Once you reach the line containing "ENC2: HW-040 -> KY-040" in the entries below, write out that line and each one after it down to the line containing "AUDIO3 pin BUSY: D33 -> TX2", exactly and with nothing added.

* _ENTRIES SHOWN_

▼▼▼

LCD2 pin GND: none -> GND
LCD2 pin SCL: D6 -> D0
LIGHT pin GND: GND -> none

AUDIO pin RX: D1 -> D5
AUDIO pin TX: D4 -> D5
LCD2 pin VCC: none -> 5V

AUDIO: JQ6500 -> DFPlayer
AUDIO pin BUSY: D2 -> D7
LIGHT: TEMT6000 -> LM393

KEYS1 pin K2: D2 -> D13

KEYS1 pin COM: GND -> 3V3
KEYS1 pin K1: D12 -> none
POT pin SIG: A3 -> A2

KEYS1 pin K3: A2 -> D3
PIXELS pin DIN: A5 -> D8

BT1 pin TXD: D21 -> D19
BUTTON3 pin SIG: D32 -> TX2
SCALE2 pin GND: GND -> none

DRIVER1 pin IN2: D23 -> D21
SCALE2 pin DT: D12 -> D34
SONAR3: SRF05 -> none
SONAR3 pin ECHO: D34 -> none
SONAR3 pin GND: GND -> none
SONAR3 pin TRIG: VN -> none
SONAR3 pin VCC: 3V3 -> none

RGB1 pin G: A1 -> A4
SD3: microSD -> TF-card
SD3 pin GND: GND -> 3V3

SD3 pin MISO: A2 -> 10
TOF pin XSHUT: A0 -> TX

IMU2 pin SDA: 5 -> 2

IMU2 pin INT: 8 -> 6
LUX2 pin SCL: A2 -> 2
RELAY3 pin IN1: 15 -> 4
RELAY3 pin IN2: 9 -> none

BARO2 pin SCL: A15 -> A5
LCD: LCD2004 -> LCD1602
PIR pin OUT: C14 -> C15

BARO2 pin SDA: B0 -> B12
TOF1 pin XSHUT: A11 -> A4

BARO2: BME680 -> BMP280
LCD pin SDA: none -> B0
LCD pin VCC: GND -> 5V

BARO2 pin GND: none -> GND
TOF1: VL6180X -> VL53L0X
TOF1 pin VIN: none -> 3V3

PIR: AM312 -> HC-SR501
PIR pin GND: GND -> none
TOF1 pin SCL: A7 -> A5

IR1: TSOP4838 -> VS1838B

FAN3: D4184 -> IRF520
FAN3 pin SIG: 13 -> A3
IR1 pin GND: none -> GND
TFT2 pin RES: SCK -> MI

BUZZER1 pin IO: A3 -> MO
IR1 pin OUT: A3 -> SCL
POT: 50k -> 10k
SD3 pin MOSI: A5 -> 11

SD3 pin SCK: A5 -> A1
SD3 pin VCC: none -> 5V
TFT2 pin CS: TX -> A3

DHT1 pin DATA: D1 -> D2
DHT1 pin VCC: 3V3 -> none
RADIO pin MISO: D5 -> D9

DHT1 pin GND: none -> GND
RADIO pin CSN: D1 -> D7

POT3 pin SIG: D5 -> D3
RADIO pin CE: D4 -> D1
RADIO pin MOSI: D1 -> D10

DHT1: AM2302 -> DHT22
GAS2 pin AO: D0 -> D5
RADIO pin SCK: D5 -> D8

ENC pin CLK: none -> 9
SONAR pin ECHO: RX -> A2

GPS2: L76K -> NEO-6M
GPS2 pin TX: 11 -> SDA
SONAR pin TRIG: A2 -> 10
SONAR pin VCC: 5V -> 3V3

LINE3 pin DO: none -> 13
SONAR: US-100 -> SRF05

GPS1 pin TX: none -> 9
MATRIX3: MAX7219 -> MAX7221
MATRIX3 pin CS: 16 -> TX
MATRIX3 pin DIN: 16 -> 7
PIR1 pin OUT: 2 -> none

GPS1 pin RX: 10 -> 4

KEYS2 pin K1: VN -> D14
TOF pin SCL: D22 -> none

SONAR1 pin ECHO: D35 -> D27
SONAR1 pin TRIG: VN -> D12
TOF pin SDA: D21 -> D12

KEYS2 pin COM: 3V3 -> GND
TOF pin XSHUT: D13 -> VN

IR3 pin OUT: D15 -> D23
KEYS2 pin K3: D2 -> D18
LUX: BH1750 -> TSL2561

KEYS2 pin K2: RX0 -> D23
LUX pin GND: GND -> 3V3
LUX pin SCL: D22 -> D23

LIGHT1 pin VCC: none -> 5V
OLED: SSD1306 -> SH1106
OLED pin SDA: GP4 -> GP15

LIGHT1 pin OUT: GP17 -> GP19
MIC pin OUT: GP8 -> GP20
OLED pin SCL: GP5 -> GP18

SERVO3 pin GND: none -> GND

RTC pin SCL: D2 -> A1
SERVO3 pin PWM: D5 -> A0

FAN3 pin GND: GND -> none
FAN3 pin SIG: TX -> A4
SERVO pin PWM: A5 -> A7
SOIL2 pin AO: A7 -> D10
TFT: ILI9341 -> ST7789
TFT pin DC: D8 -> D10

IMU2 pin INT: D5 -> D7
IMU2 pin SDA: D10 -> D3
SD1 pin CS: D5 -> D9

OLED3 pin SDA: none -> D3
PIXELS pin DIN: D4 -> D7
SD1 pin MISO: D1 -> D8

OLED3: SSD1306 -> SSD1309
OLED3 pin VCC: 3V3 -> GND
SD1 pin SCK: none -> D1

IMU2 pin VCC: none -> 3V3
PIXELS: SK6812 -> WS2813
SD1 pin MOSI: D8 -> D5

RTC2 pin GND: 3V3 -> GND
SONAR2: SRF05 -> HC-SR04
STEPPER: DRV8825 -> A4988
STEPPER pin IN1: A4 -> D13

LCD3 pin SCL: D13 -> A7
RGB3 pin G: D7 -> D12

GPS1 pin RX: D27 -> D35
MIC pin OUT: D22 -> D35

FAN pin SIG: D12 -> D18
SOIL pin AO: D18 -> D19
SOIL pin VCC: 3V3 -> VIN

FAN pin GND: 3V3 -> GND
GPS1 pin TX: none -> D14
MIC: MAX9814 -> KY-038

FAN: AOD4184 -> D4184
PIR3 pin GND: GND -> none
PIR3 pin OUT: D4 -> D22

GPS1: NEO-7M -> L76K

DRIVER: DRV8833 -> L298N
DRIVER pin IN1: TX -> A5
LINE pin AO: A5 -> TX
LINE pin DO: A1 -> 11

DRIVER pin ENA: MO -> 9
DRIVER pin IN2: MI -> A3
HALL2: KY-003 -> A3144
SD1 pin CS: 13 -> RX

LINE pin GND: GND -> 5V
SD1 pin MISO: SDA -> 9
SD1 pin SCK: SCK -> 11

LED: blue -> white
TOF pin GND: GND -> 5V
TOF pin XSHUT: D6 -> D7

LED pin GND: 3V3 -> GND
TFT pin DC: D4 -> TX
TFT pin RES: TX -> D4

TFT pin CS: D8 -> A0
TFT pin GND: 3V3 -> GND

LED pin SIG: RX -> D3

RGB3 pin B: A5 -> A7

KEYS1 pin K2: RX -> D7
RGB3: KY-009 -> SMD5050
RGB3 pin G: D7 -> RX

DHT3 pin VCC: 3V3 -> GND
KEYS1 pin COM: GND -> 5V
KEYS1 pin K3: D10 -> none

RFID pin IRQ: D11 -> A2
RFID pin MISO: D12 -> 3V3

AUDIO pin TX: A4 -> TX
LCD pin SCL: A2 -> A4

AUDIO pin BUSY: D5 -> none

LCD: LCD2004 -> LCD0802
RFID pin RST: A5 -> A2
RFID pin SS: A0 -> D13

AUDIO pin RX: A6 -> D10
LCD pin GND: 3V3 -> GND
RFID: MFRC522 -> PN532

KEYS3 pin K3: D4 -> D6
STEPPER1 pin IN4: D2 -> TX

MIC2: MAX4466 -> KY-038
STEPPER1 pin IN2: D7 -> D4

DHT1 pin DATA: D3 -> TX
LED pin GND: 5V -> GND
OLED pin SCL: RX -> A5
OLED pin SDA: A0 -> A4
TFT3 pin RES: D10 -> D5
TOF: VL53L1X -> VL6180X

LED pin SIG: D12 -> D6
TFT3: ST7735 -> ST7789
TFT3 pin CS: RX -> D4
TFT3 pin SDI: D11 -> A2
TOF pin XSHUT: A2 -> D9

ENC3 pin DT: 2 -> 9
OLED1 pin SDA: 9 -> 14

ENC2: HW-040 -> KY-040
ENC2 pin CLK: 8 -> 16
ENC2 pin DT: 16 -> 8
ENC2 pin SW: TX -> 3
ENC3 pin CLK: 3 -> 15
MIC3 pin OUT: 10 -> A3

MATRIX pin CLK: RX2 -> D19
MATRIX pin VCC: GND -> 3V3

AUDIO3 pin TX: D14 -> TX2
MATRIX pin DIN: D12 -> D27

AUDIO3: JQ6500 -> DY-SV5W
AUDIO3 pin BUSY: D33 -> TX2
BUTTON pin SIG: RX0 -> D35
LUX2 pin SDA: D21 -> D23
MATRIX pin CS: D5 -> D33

▲▲▲

* _RESULT_
ENC2: HW-040 -> KY-040
ENC2 pin CLK: 8 -> 16
ENC2 pin DT: 16 -> 8
ENC2 pin SW: TX -> 3
ENC3 pin CLK: 3 -> 15
MIC3 pin OUT: 10 -> A3

MATRIX pin CLK: RX2 -> D19
MATRIX pin VCC: GND -> 3V3

AUDIO3 pin TX: D14 -> TX2
MATRIX pin DIN: D12 -> D27

AUDIO3: JQ6500 -> DY-SV5W
AUDIO3 pin BUSY: D33 -> TX2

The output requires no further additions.